*** EXTRACTED INFORMATION Section Begins ***

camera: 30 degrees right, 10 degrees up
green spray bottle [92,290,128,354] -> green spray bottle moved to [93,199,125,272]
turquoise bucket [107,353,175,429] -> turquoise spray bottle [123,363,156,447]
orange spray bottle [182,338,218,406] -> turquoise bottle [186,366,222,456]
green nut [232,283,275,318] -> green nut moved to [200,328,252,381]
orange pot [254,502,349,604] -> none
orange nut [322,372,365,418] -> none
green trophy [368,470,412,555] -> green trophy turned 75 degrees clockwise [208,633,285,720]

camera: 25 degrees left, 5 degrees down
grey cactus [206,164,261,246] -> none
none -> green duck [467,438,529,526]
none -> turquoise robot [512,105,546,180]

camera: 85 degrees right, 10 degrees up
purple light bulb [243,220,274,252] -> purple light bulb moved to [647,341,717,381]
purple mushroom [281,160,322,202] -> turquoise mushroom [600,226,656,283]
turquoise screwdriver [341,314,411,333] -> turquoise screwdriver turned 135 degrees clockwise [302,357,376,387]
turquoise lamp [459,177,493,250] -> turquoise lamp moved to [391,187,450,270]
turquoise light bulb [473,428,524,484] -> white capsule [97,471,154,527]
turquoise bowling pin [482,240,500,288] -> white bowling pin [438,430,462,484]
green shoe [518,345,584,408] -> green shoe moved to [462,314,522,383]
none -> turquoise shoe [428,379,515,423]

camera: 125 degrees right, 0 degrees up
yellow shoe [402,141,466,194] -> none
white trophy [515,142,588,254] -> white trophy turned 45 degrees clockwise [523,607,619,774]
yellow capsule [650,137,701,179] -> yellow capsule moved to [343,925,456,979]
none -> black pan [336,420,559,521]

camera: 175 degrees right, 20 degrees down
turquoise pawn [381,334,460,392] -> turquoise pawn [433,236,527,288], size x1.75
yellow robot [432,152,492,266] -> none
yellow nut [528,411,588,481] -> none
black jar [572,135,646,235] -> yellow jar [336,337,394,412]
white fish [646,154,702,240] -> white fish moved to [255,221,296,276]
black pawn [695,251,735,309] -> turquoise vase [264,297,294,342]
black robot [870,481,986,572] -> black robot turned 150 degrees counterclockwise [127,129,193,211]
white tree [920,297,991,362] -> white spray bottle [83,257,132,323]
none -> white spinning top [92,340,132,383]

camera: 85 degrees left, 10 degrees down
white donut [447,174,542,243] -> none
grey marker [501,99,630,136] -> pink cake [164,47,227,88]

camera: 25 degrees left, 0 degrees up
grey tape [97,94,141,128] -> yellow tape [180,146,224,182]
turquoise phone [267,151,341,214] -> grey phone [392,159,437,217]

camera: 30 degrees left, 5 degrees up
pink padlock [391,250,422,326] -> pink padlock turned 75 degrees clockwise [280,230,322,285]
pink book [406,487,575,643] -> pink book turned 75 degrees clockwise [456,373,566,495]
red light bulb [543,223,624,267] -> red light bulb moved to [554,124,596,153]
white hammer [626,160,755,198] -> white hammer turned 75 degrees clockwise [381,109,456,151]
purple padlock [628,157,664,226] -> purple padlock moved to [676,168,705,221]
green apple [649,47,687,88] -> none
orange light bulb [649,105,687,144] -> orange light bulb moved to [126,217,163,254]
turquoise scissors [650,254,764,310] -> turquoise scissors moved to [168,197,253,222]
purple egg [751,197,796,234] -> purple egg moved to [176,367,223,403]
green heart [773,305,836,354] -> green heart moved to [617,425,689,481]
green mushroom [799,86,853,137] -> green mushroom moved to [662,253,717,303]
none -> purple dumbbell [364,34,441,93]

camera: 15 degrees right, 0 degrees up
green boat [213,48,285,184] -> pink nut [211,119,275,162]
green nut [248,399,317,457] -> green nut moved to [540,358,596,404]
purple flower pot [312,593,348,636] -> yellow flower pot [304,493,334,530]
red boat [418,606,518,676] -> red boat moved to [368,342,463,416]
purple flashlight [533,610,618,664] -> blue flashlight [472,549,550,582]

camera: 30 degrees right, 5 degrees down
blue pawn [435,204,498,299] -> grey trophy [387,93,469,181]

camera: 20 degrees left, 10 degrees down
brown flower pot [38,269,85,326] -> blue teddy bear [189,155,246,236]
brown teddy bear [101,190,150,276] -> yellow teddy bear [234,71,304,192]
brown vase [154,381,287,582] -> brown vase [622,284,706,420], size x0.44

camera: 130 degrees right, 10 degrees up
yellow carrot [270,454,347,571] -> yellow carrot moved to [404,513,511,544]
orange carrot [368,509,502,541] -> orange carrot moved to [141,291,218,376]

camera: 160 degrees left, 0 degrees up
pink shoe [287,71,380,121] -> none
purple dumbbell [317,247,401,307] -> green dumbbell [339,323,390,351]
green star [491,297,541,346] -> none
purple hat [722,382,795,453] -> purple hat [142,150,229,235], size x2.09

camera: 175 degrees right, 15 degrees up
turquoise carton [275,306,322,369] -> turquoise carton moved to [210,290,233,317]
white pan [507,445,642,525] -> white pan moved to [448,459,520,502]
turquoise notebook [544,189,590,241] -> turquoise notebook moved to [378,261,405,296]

*** EXTRACTED INFORMATION Section Ends ***

**TASK OBJECTIVE:** Copy only this part of the entries above: the line with "black robot [870,481,986,572]", the line with "turquoise scissors [650,254,764,310]", and the lines between, all exactly as written.

**TASK RESULT:**
black robot [870,481,986,572] -> black robot turned 150 degrees counterclockwise [127,129,193,211]
white tree [920,297,991,362] -> white spray bottle [83,257,132,323]
none -> white spinning top [92,340,132,383]

camera: 85 degrees left, 10 degrees down
white donut [447,174,542,243] -> none
grey marker [501,99,630,136] -> pink cake [164,47,227,88]

camera: 25 degrees left, 0 degrees up
grey tape [97,94,141,128] -> yellow tape [180,146,224,182]
turquoise phone [267,151,341,214] -> grey phone [392,159,437,217]

camera: 30 degrees left, 5 degrees up
pink padlock [391,250,422,326] -> pink padlock turned 75 degrees clockwise [280,230,322,285]
pink book [406,487,575,643] -> pink book turned 75 degrees clockwise [456,373,566,495]
red light bulb [543,223,624,267] -> red light bulb moved to [554,124,596,153]
white hammer [626,160,755,198] -> white hammer turned 75 degrees clockwise [381,109,456,151]
purple padlock [628,157,664,226] -> purple padlock moved to [676,168,705,221]
green apple [649,47,687,88] -> none
orange light bulb [649,105,687,144] -> orange light bulb moved to [126,217,163,254]
turquoise scissors [650,254,764,310] -> turquoise scissors moved to [168,197,253,222]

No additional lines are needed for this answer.